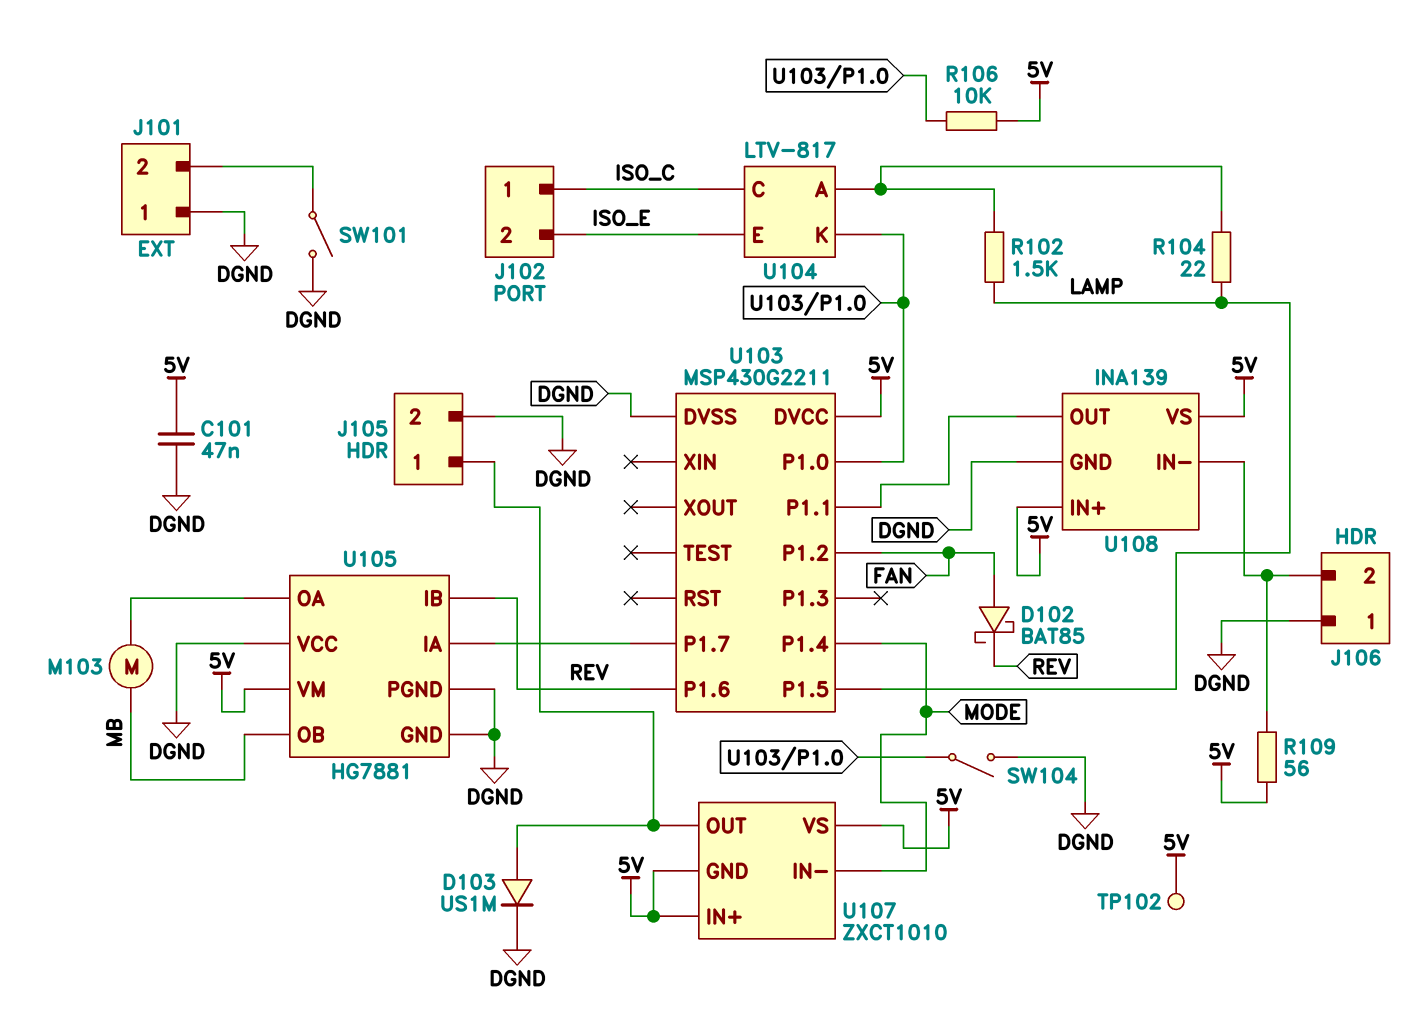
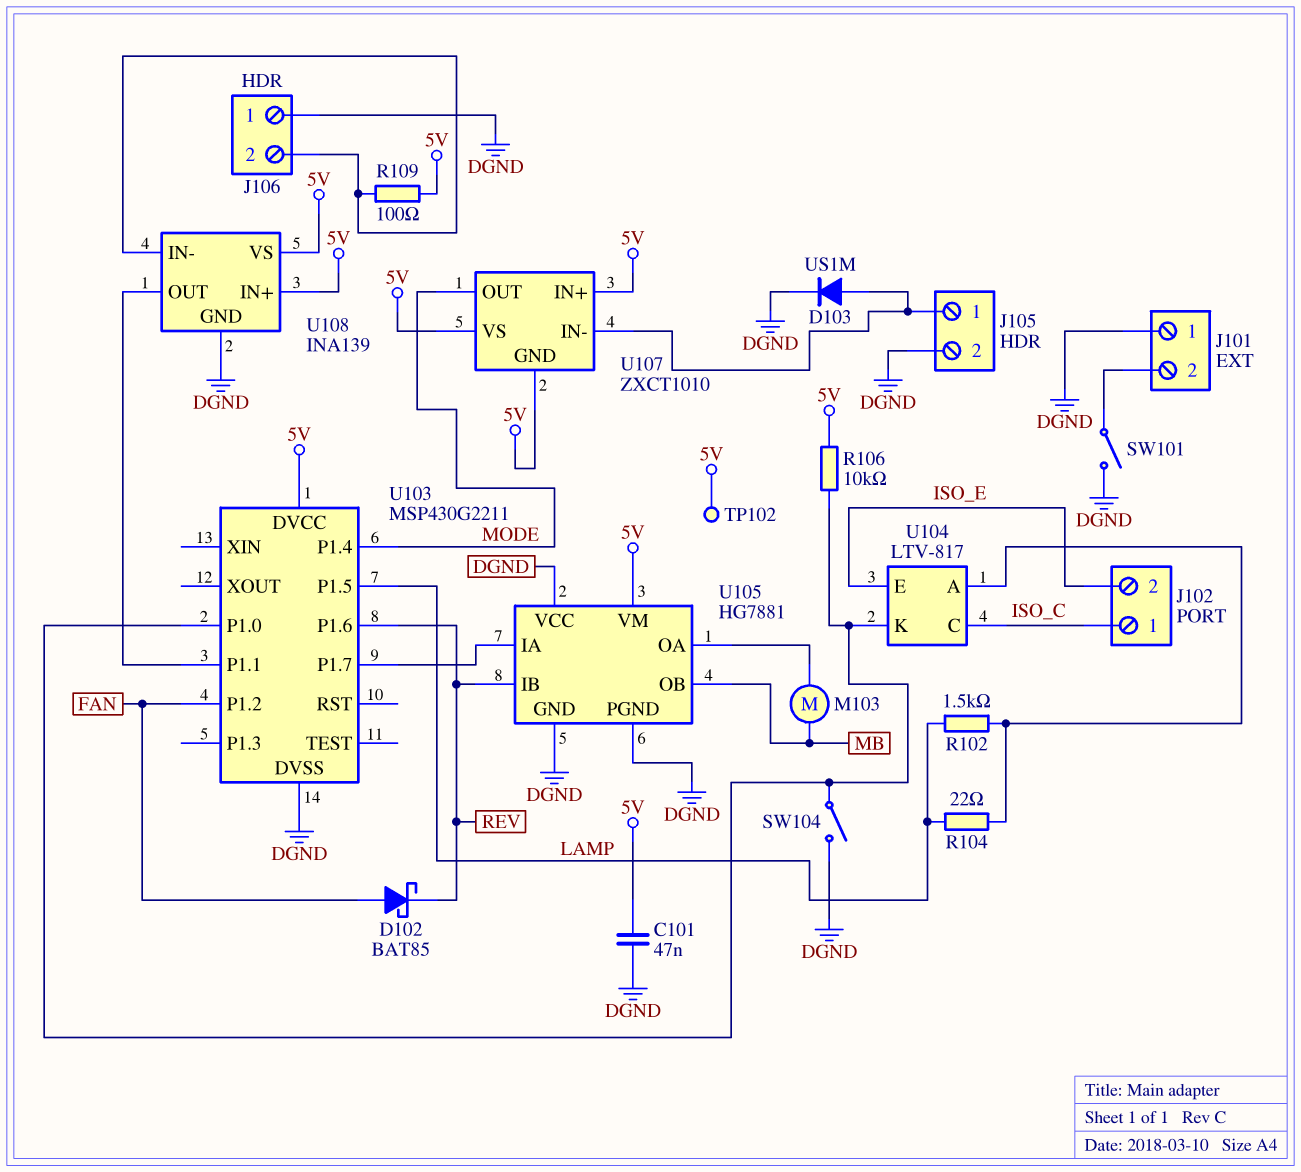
R109: 56 (5V, J106/2) -> 100 (5V, J106/2)
U107 pin IN-: MODE -> J105/1
U107 pin OUT: J105/1 -> MODE

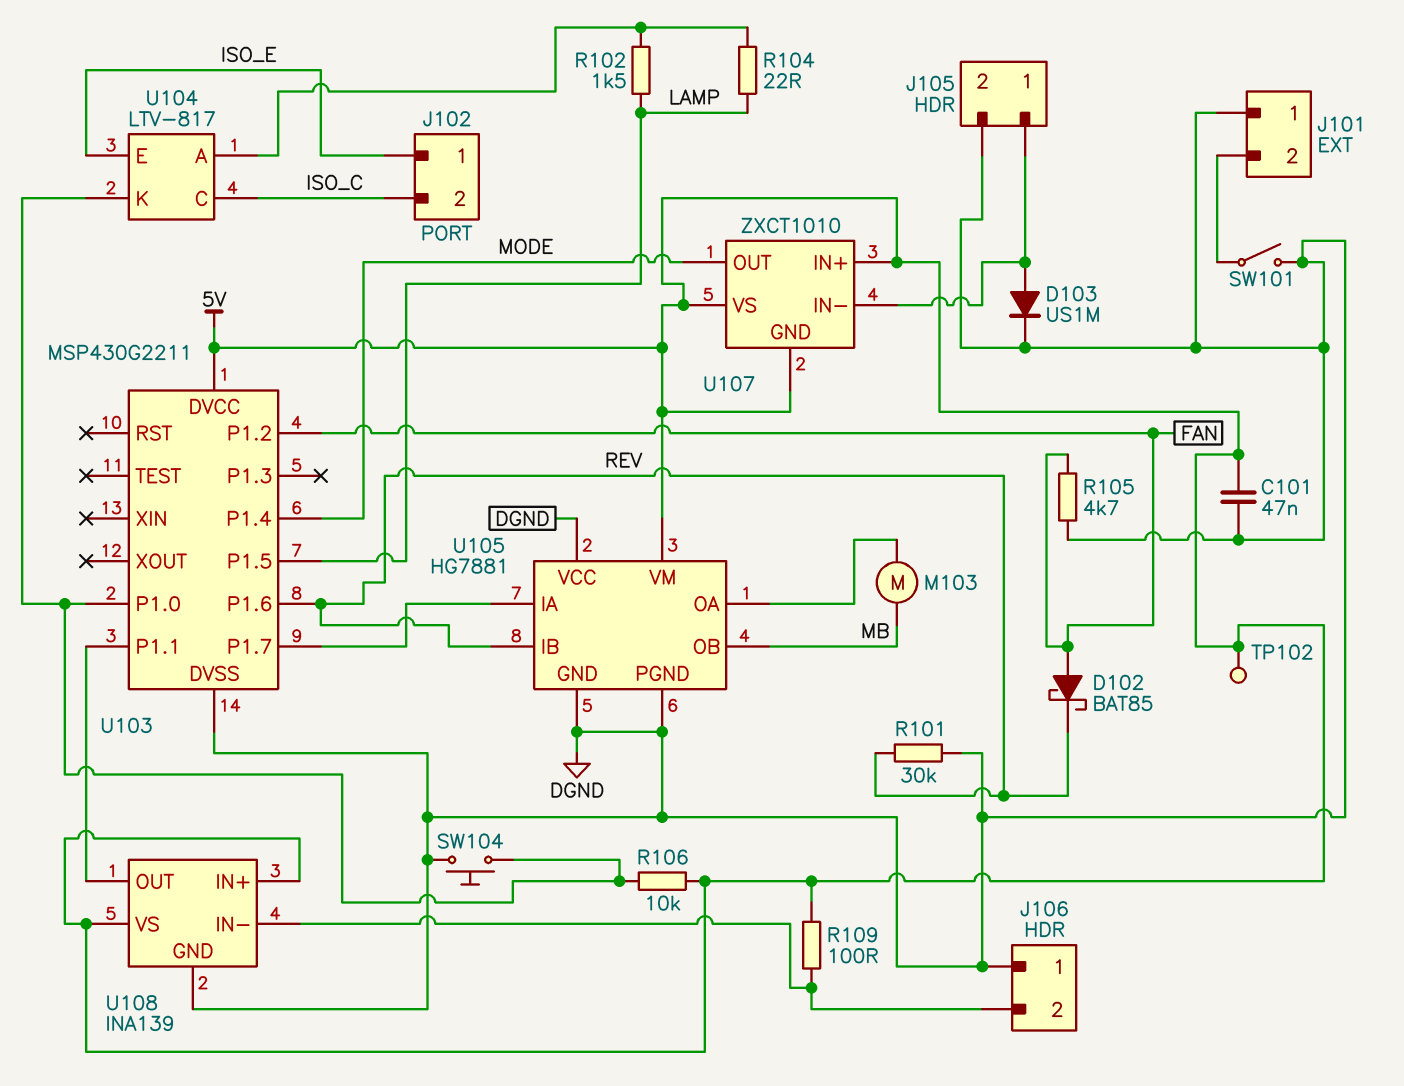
J102 pin 1: ISO_C -> ISO_E
J102 pin 2: ISO_E -> ISO_C
R101: none -> 30k (DGND, REV)
R105: none -> 4.7k (DGND, FAN)
SW104: switch (DGND, U103/P1.0) -> button (DGND, U103/P1.0)

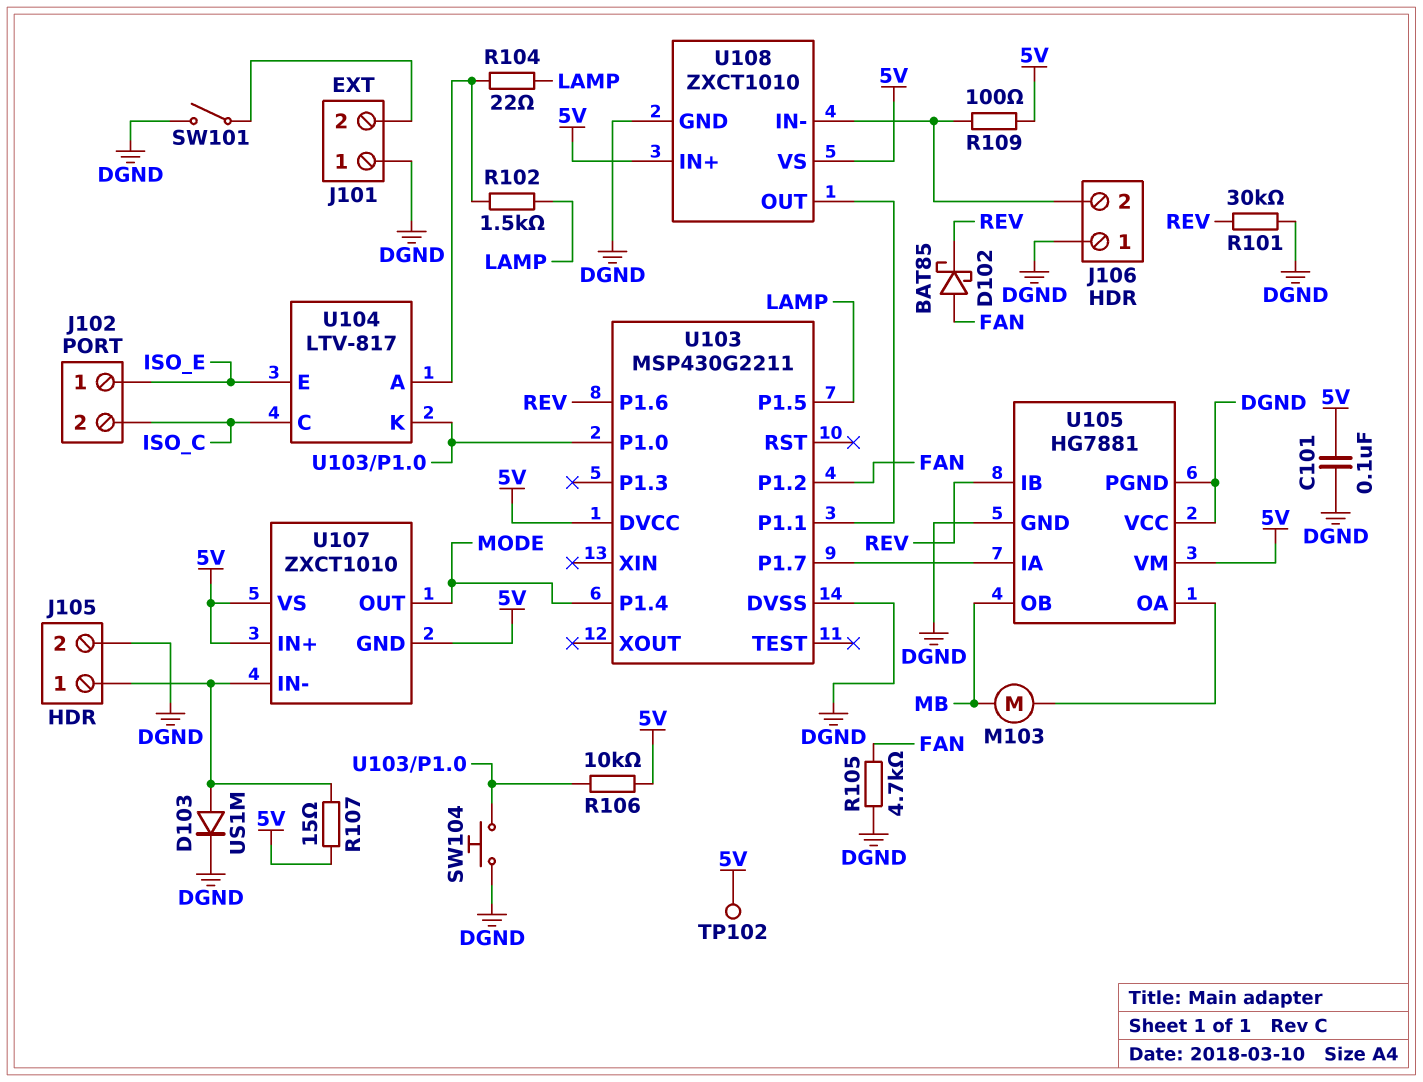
C101: 47nF (5V, DGND) -> 100nF (5V, DGND)
R107: none -> 15 (5V, J105/1)
U108: INA139 -> ZXCT1010

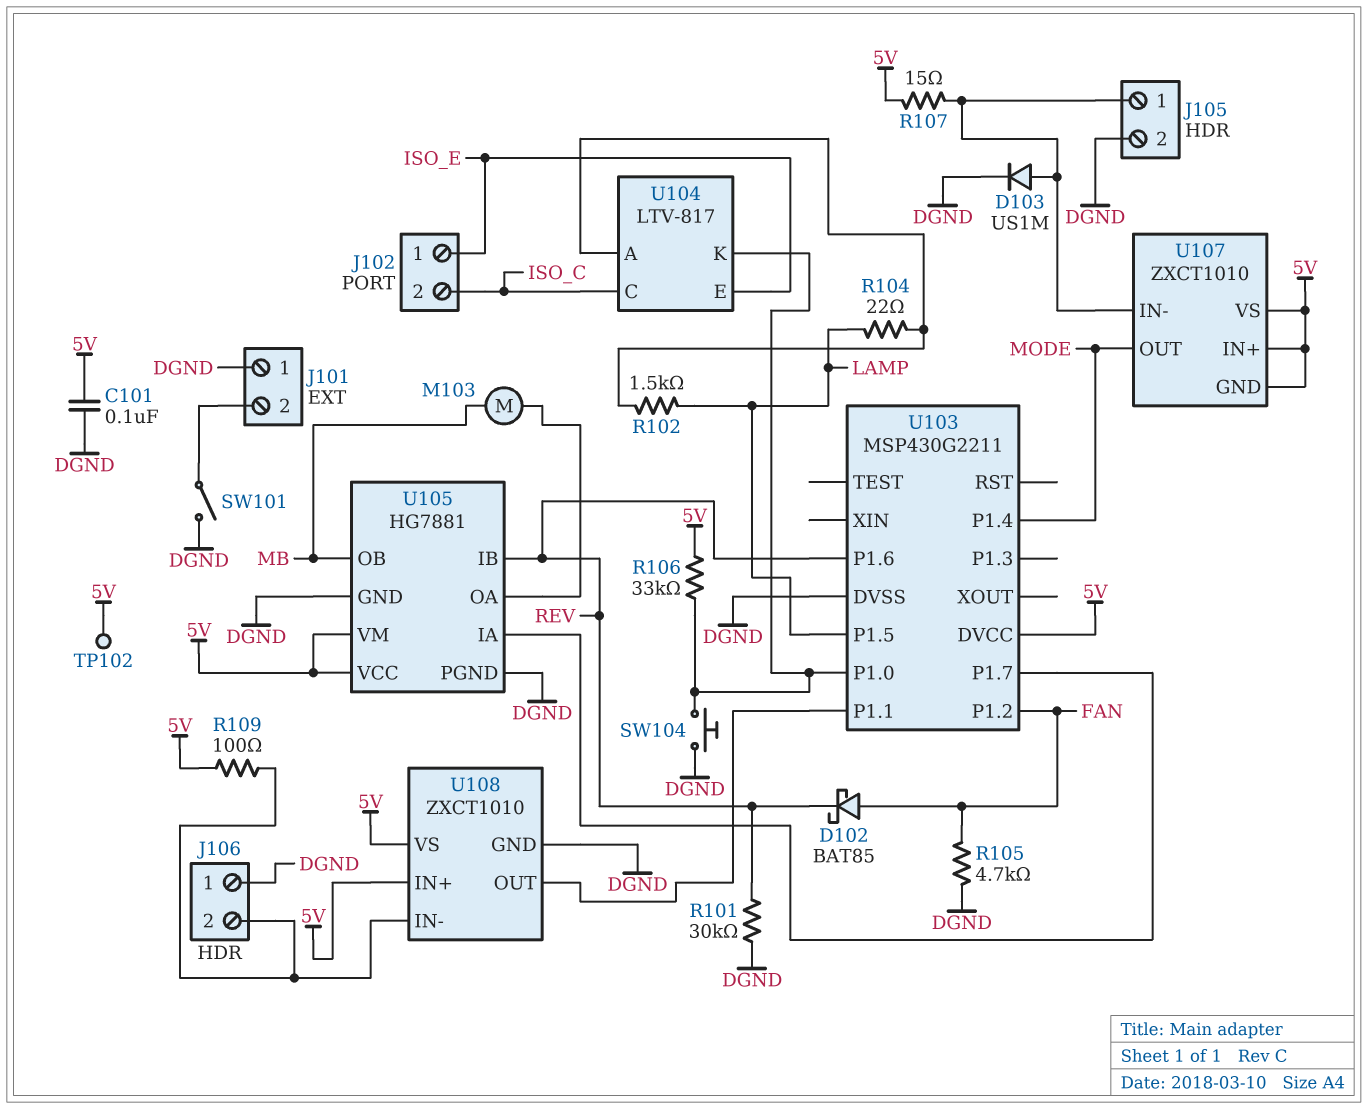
R106: 10k (5V, U103/P1.0) -> 33k (5V, U103/P1.0)
U105 pin VCC: DGND -> 5V

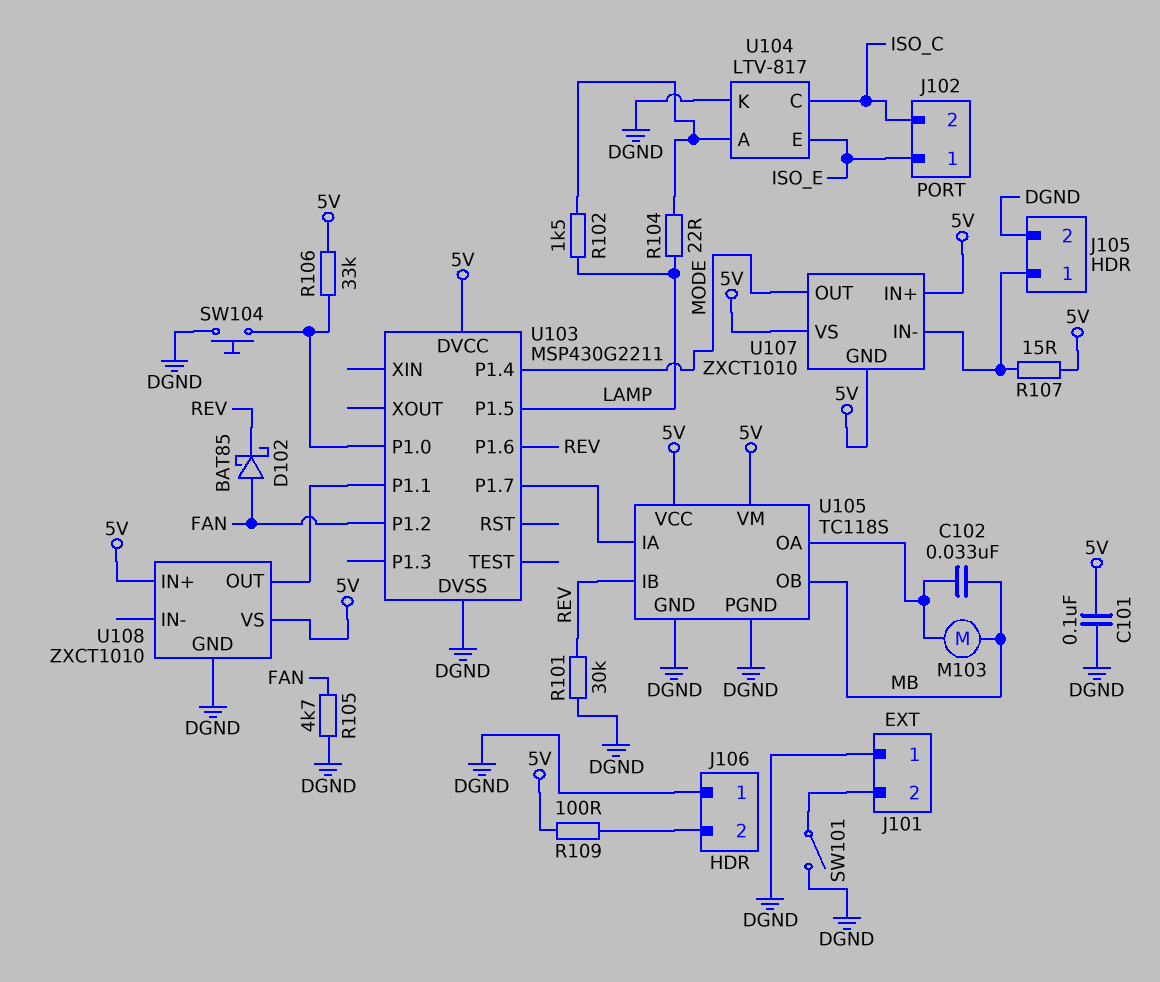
C102: none -> 33nF (MB, U105/OA)
D103: diode US1M (A J105/1, K DGND) -> none
TP102: test point (5V) -> none
U104 pin K: U103/P1.0 -> DGND
U105: HG7881 -> TC118S
U108 pin IN-: J106/2 -> none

▸ **Problem**: Each line in the listing either holds the word "none" or does not. Report how many do, as a bare number.

▸ **Problem solution**: 7